EXTRACTED ENTRIES:
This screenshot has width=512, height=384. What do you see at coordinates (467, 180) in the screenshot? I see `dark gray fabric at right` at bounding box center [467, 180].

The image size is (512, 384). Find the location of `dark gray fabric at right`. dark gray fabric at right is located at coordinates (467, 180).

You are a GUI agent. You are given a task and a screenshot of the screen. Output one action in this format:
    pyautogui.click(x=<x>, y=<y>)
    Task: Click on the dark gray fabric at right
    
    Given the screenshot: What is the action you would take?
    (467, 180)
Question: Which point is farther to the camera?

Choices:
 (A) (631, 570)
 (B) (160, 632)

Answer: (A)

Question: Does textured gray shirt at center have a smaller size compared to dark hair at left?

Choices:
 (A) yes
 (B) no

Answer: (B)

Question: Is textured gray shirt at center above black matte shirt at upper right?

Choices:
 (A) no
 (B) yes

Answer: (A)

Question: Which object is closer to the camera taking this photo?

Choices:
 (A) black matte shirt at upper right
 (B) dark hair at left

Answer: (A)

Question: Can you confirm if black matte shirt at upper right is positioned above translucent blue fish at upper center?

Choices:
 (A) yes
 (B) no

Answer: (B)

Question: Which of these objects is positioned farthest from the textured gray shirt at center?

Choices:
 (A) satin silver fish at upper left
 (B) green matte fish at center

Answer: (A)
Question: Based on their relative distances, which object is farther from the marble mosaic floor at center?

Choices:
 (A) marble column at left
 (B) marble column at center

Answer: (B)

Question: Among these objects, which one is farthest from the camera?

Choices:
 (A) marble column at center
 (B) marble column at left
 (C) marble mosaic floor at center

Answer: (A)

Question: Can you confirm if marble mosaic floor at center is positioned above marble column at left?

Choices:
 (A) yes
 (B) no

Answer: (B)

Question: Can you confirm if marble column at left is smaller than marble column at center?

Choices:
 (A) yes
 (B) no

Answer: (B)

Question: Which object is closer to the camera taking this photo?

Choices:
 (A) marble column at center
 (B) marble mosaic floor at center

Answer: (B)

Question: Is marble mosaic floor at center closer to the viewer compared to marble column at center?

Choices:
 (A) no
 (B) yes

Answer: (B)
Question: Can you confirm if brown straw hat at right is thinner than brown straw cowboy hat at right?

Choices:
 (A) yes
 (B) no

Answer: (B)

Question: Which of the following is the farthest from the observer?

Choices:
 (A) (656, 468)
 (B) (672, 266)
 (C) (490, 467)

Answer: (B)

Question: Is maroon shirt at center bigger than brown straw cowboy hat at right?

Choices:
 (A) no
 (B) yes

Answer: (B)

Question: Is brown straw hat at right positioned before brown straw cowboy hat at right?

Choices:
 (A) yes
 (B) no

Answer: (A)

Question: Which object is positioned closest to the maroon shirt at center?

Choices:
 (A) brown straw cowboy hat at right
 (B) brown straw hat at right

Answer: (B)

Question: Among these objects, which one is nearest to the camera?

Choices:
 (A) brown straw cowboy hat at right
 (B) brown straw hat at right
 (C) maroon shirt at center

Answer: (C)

OBJECTIVE: Reproduce all of the rows above character for character, keeping their line breaks, indentation, spacing, and punctuation unchanged.

PROBLEM SOLUTION:
This screenshot has width=512, height=384. What do you see at coordinates (467, 180) in the screenshot? I see `dark gray fabric at right` at bounding box center [467, 180].

The image size is (512, 384). Find the location of `dark gray fabric at right`. dark gray fabric at right is located at coordinates (467, 180).

You are a GUI agent. You are given a task and a screenshot of the screen. Output one action in this format:
    pyautogui.click(x=<x>, y=<y>)
    Task: Click on the dark gray fabric at right
    
    Given the screenshot: What is the action you would take?
    (467, 180)
Question: Which point is farther to the camera?

Choices:
 (A) (631, 570)
 (B) (160, 632)

Answer: (A)

Question: Does textured gray shirt at center have a smaller size compared to dark hair at left?

Choices:
 (A) yes
 (B) no

Answer: (B)

Question: Is textured gray shirt at center above black matte shirt at upper right?

Choices:
 (A) no
 (B) yes

Answer: (A)

Question: Which object is closer to the camera taking this photo?

Choices:
 (A) black matte shirt at upper right
 (B) dark hair at left

Answer: (A)

Question: Can you confirm if black matte shirt at upper right is positioned above translucent blue fish at upper center?

Choices:
 (A) yes
 (B) no

Answer: (B)

Question: Which of these objects is positioned farthest from the textured gray shirt at center?

Choices:
 (A) satin silver fish at upper left
 (B) green matte fish at center

Answer: (A)
Question: Based on their relative distances, which object is farther from the marble mosaic floor at center?

Choices:
 (A) marble column at left
 (B) marble column at center

Answer: (B)

Question: Among these objects, which one is farthest from the camera?

Choices:
 (A) marble column at center
 (B) marble column at left
 (C) marble mosaic floor at center

Answer: (A)

Question: Can you confirm if marble mosaic floor at center is positioned above marble column at left?

Choices:
 (A) yes
 (B) no

Answer: (B)

Question: Can you confirm if marble column at left is smaller than marble column at center?

Choices:
 (A) yes
 (B) no

Answer: (B)

Question: Which object is closer to the camera taking this photo?

Choices:
 (A) marble column at center
 (B) marble mosaic floor at center

Answer: (B)

Question: Is marble mosaic floor at center closer to the viewer compared to marble column at center?

Choices:
 (A) no
 (B) yes

Answer: (B)
Question: Can you confirm if brown straw hat at right is thinner than brown straw cowboy hat at right?

Choices:
 (A) yes
 (B) no

Answer: (B)

Question: Which of the following is the farthest from the observer?

Choices:
 (A) (656, 468)
 (B) (672, 266)
 (C) (490, 467)

Answer: (B)

Question: Is maroon shirt at center bigger than brown straw cowboy hat at right?

Choices:
 (A) no
 (B) yes

Answer: (B)

Question: Is brown straw hat at right positioned before brown straw cowboy hat at right?

Choices:
 (A) yes
 (B) no

Answer: (A)

Question: Which object is positioned closest to the maroon shirt at center?

Choices:
 (A) brown straw cowboy hat at right
 (B) brown straw hat at right

Answer: (B)

Question: Among these objects, which one is nearest to the camera?

Choices:
 (A) brown straw cowboy hat at right
 (B) brown straw hat at right
 (C) maroon shirt at center

Answer: (C)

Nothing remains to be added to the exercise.